* _What to do_
An exact copy of every record is the required answer.

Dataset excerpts
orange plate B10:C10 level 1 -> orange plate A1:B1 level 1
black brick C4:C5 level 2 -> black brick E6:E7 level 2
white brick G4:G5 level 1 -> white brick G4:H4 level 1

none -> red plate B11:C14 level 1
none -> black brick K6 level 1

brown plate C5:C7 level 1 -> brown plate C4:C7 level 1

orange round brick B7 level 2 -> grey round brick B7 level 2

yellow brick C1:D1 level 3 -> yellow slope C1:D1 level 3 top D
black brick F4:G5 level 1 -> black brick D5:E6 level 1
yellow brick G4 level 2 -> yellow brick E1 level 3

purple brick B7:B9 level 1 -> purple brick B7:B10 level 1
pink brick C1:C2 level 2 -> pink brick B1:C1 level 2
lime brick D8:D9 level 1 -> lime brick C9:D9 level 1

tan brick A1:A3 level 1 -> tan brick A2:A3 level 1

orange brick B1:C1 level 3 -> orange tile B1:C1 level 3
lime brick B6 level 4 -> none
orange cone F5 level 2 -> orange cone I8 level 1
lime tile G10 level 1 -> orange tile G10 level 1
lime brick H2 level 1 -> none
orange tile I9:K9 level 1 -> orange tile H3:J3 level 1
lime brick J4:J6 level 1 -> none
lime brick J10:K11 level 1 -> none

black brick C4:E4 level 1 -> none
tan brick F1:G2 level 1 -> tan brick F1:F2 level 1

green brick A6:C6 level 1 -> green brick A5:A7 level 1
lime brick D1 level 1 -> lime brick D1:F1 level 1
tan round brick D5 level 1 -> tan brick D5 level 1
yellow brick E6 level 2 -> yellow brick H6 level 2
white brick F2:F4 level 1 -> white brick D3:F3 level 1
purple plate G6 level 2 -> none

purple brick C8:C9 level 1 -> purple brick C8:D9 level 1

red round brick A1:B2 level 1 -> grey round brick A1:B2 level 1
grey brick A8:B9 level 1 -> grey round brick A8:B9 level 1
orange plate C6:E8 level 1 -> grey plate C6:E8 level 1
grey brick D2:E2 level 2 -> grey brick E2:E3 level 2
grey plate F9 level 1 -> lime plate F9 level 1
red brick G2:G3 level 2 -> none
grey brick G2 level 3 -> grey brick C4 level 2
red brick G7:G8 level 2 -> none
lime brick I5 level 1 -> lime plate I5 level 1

* _Reply_
orange plate B10:C10 level 1 -> orange plate A1:B1 level 1
black brick C4:C5 level 2 -> black brick E6:E7 level 2
white brick G4:G5 level 1 -> white brick G4:H4 level 1

none -> red plate B11:C14 level 1
none -> black brick K6 level 1

brown plate C5:C7 level 1 -> brown plate C4:C7 level 1

orange round brick B7 level 2 -> grey round brick B7 level 2

yellow brick C1:D1 level 3 -> yellow slope C1:D1 level 3 top D
black brick F4:G5 level 1 -> black brick D5:E6 level 1
yellow brick G4 level 2 -> yellow brick E1 level 3

purple brick B7:B9 level 1 -> purple brick B7:B10 level 1
pink brick C1:C2 level 2 -> pink brick B1:C1 level 2
lime brick D8:D9 level 1 -> lime brick C9:D9 level 1

tan brick A1:A3 level 1 -> tan brick A2:A3 level 1

orange brick B1:C1 level 3 -> orange tile B1:C1 level 3
lime brick B6 level 4 -> none
orange cone F5 level 2 -> orange cone I8 level 1
lime tile G10 level 1 -> orange tile G10 level 1
lime brick H2 level 1 -> none
orange tile I9:K9 level 1 -> orange tile H3:J3 level 1
lime brick J4:J6 level 1 -> none
lime brick J10:K11 level 1 -> none

black brick C4:E4 level 1 -> none
tan brick F1:G2 level 1 -> tan brick F1:F2 level 1

green brick A6:C6 level 1 -> green brick A5:A7 level 1
lime brick D1 level 1 -> lime brick D1:F1 level 1
tan round brick D5 level 1 -> tan brick D5 level 1
yellow brick E6 level 2 -> yellow brick H6 level 2
white brick F2:F4 level 1 -> white brick D3:F3 level 1
purple plate G6 level 2 -> none

purple brick C8:C9 level 1 -> purple brick C8:D9 level 1

red round brick A1:B2 level 1 -> grey round brick A1:B2 level 1
grey brick A8:B9 level 1 -> grey round brick A8:B9 level 1
orange plate C6:E8 level 1 -> grey plate C6:E8 level 1
grey brick D2:E2 level 2 -> grey brick E2:E3 level 2
grey plate F9 level 1 -> lime plate F9 level 1
red brick G2:G3 level 2 -> none
grey brick G2 level 3 -> grey brick C4 level 2
red brick G7:G8 level 2 -> none
lime brick I5 level 1 -> lime plate I5 level 1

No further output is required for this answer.